Problem description: Skip the pictures and copy all the data that follows exactly.
[Data extract]
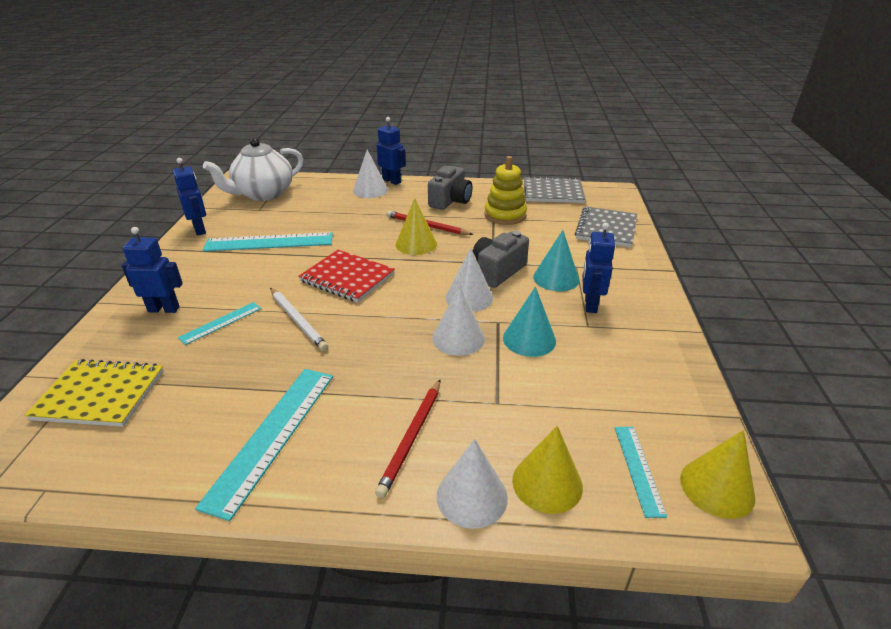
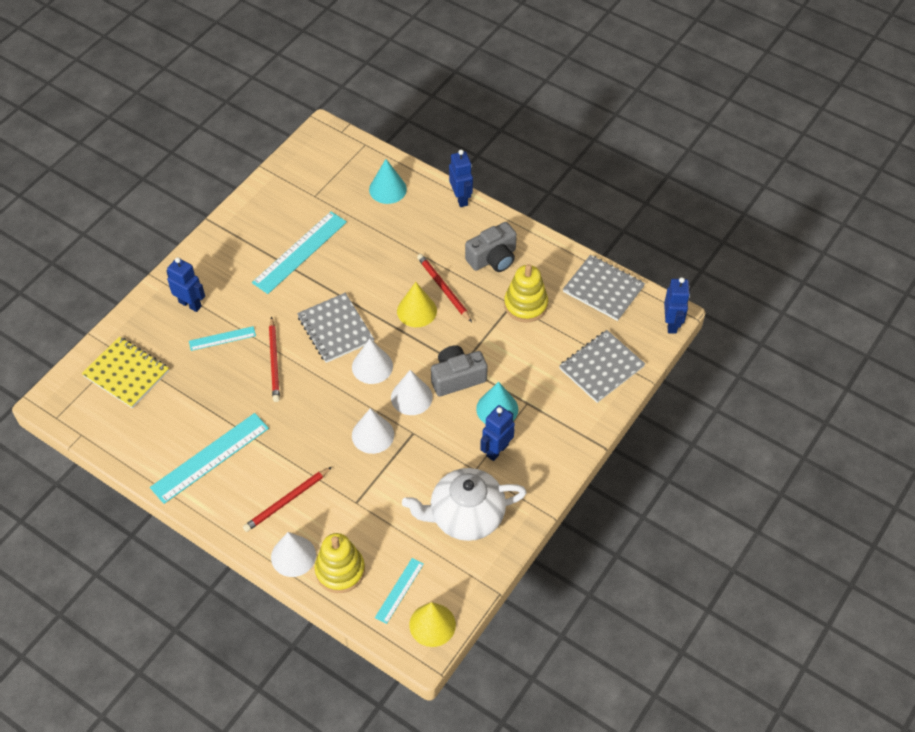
camera: 30 degrees right, 20 degrees up
(200, 229) = (253, 207): blue robot -> blue robot (672, 324)
(263, 194) = (330, 170): white teapot -> white teapot (465, 516)
(269, 242) = (300, 252): turquoise ruler -> turquoise ruler turned 75 degrees counterclockwise
(298, 320) = (274, 361): white pencil -> red pencil
(347, 278) = (335, 329): red notebook -> grey notebook
(370, 190) = (430, 206): white cone -> white cone (372, 366)
(529, 339) = (421, 461): turquoise cone -> turquoise cone (387, 189)
(547, 483) = (340, 570): yellow cone -> yellow stacking toy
[/Data extract]
Solution to this task:
camera: 30 degrees right, 20 degrees up
(200, 229) = (253, 207): blue robot -> blue robot (672, 324)
(263, 194) = (330, 170): white teapot -> white teapot (465, 516)
(269, 242) = (300, 252): turquoise ruler -> turquoise ruler turned 75 degrees counterclockwise
(298, 320) = (274, 361): white pencil -> red pencil
(347, 278) = (335, 329): red notebook -> grey notebook
(370, 190) = (430, 206): white cone -> white cone (372, 366)
(529, 339) = (421, 461): turquoise cone -> turquoise cone (387, 189)
(547, 483) = (340, 570): yellow cone -> yellow stacking toy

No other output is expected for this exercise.